> [What the task requires]: Print the records below from the first line through the line containing "R5: 3.6k (J3/4, VS) -> 68k (J3/4, VS)", both included, word for word.

> [Excerpted data]:
--- START ---

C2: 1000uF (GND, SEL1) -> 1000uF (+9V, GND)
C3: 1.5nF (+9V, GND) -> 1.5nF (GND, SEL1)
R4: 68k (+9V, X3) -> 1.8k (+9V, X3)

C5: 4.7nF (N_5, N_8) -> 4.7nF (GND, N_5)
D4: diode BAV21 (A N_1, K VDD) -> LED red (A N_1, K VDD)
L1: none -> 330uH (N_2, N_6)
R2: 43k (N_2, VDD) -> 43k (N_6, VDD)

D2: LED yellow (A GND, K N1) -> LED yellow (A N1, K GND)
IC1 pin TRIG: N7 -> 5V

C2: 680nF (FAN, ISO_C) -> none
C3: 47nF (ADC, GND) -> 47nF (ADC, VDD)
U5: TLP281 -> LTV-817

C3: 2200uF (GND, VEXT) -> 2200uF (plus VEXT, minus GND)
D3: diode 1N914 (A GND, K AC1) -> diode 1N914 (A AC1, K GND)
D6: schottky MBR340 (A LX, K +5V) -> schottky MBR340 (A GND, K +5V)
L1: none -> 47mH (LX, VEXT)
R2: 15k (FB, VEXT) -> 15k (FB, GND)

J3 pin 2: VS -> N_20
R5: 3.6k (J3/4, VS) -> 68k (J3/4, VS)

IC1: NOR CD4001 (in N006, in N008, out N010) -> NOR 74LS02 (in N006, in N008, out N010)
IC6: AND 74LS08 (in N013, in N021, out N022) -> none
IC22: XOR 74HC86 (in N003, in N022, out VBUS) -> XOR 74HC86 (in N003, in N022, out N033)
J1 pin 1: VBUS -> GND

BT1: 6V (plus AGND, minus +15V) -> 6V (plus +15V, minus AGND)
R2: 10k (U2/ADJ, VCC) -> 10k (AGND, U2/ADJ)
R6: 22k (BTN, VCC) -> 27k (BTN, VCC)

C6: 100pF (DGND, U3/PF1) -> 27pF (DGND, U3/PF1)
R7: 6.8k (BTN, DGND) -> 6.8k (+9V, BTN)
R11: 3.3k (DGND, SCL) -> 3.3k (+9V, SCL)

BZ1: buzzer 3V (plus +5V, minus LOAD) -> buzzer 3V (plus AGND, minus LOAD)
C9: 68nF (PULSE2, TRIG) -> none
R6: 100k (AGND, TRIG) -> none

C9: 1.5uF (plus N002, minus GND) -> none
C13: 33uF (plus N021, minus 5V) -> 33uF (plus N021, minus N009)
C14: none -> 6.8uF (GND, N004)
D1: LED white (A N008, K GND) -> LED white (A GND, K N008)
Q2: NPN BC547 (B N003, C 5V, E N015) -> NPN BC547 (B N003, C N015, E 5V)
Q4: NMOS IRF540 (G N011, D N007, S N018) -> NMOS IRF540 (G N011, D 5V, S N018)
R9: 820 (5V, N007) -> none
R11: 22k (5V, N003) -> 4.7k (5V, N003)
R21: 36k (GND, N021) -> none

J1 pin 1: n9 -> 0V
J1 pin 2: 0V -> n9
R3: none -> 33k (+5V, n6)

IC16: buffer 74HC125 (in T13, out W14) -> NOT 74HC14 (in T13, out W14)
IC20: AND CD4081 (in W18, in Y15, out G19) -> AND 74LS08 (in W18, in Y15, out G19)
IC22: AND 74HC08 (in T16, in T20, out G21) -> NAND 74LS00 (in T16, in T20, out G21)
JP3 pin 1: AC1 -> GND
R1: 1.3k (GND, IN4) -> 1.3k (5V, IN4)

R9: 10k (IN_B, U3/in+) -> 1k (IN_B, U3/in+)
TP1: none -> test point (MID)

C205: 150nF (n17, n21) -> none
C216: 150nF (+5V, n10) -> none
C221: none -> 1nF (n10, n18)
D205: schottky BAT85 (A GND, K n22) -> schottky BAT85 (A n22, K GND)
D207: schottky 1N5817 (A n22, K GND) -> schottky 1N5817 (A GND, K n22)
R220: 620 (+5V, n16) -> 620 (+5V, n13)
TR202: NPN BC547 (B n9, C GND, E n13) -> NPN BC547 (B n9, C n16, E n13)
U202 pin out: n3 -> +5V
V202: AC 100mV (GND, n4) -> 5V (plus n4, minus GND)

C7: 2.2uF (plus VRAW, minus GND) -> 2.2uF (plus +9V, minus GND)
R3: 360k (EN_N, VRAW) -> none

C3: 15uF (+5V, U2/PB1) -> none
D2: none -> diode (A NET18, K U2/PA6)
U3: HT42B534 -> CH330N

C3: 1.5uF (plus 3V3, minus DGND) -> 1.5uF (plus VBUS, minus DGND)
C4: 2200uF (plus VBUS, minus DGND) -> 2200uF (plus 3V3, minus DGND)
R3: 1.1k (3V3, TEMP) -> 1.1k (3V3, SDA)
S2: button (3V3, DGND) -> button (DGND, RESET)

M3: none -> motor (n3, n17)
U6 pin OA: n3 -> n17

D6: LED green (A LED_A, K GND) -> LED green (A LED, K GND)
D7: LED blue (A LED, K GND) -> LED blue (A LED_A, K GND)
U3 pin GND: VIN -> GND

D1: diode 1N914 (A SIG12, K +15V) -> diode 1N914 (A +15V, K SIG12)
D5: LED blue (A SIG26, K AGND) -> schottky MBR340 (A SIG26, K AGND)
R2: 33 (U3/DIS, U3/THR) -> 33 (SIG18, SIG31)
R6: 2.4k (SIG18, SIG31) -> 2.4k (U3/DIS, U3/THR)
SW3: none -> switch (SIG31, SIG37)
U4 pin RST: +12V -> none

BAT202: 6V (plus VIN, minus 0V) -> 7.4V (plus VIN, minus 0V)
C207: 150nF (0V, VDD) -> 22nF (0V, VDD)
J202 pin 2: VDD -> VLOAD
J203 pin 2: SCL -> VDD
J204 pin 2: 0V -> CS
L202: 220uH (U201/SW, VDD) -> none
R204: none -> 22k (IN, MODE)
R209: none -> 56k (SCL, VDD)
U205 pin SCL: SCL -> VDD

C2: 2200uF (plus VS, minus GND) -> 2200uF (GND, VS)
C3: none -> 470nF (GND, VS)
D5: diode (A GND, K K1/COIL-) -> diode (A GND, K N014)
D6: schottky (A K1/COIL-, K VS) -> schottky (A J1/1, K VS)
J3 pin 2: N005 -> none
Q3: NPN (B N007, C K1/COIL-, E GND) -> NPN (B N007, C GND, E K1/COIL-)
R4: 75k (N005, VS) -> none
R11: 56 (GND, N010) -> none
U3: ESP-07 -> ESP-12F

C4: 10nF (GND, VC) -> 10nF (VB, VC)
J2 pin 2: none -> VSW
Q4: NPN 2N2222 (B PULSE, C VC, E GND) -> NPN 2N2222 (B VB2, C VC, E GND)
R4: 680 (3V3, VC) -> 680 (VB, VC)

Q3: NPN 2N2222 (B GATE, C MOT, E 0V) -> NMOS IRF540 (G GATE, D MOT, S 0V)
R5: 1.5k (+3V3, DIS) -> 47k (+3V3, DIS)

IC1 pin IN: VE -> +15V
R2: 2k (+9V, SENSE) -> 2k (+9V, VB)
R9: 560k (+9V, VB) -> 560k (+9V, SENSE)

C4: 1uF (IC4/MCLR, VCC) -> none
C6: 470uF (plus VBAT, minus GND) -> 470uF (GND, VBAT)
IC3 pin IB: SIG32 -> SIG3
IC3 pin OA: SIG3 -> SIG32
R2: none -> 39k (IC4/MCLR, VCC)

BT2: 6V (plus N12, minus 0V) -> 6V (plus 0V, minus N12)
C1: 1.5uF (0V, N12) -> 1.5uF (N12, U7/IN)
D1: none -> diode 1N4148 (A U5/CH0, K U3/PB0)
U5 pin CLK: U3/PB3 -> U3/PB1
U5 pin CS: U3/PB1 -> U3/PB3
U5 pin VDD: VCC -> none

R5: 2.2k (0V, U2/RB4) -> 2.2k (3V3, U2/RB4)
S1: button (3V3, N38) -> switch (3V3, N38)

--- END ---

> [Completed exercise]:
C2: 1000uF (GND, SEL1) -> 1000uF (+9V, GND)
C3: 1.5nF (+9V, GND) -> 1.5nF (GND, SEL1)
R4: 68k (+9V, X3) -> 1.8k (+9V, X3)

C5: 4.7nF (N_5, N_8) -> 4.7nF (GND, N_5)
D4: diode BAV21 (A N_1, K VDD) -> LED red (A N_1, K VDD)
L1: none -> 330uH (N_2, N_6)
R2: 43k (N_2, VDD) -> 43k (N_6, VDD)

D2: LED yellow (A GND, K N1) -> LED yellow (A N1, K GND)
IC1 pin TRIG: N7 -> 5V

C2: 680nF (FAN, ISO_C) -> none
C3: 47nF (ADC, GND) -> 47nF (ADC, VDD)
U5: TLP281 -> LTV-817

C3: 2200uF (GND, VEXT) -> 2200uF (plus VEXT, minus GND)
D3: diode 1N914 (A GND, K AC1) -> diode 1N914 (A AC1, K GND)
D6: schottky MBR340 (A LX, K +5V) -> schottky MBR340 (A GND, K +5V)
L1: none -> 47mH (LX, VEXT)
R2: 15k (FB, VEXT) -> 15k (FB, GND)

J3 pin 2: VS -> N_20
R5: 3.6k (J3/4, VS) -> 68k (J3/4, VS)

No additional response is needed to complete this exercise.